### DATASET SECTION
++++++++++++++++++++
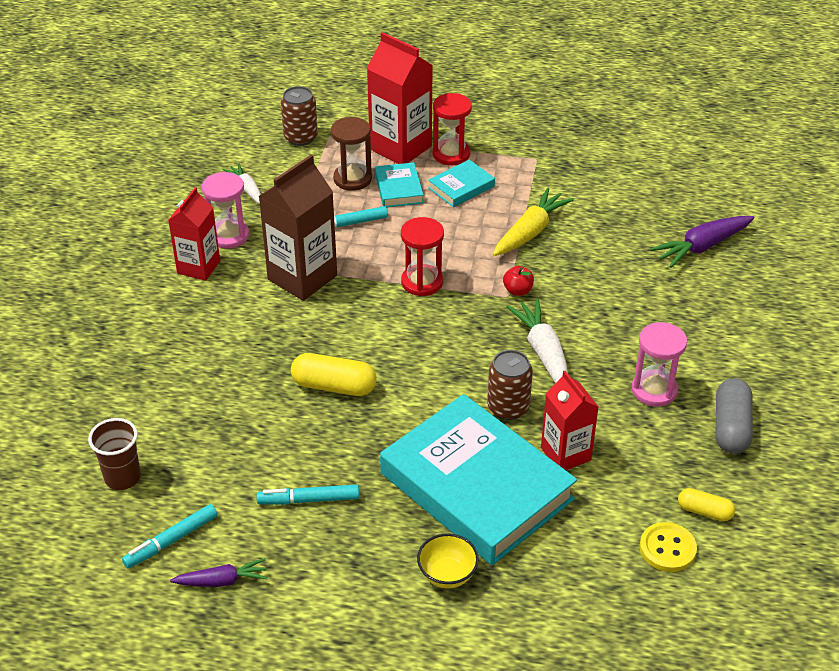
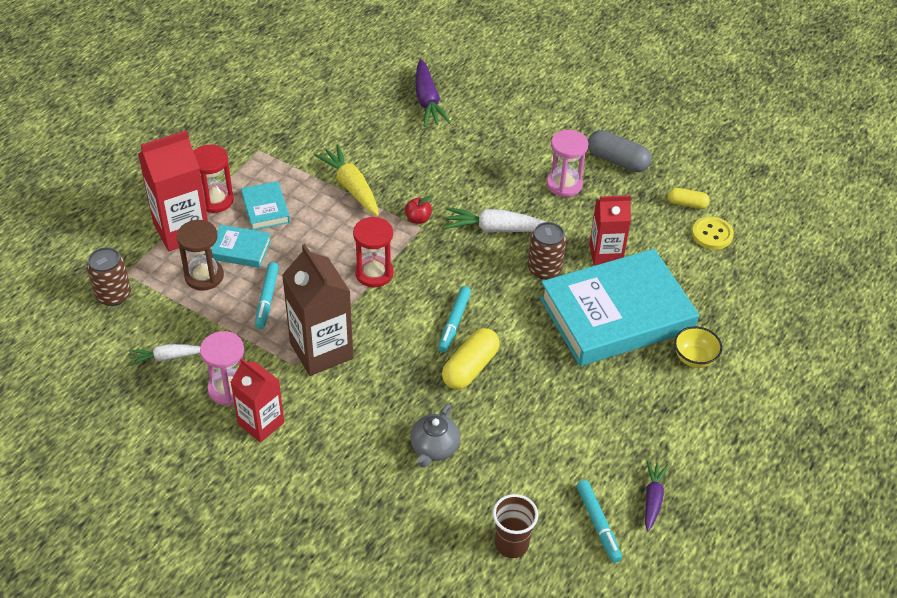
camera: 70 degrees left, 5 degrees up
(219, 388) = (434, 448): none -> grey teapot
(309, 500) = (590, 420): turquoise marker -> turquoise marker (454, 323)
(704, 511) = (687, 204): yellow capsule -> yellow capsule turned 60 degrees clockwise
++++++++++++++++++++
### WHAT IS BEING ASKED
Gather every line from the listing above in which the word "degrees" appears.

### YOUR RESPONSE
camera: 70 degrees left, 5 degrees up
(704, 511) = (687, 204): yellow capsule -> yellow capsule turned 60 degrees clockwise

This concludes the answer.